*** Records supplied Section Begins ***

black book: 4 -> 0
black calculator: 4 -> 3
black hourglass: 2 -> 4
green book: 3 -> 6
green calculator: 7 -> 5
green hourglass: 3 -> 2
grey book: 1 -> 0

*** Records supplied Section Ends ***

__Task to carry out__:
This task calls for the material above to be duplicated verbatim.

__Task solution__:
black book: 4 -> 0
black calculator: 4 -> 3
black hourglass: 2 -> 4
green book: 3 -> 6
green calculator: 7 -> 5
green hourglass: 3 -> 2
grey book: 1 -> 0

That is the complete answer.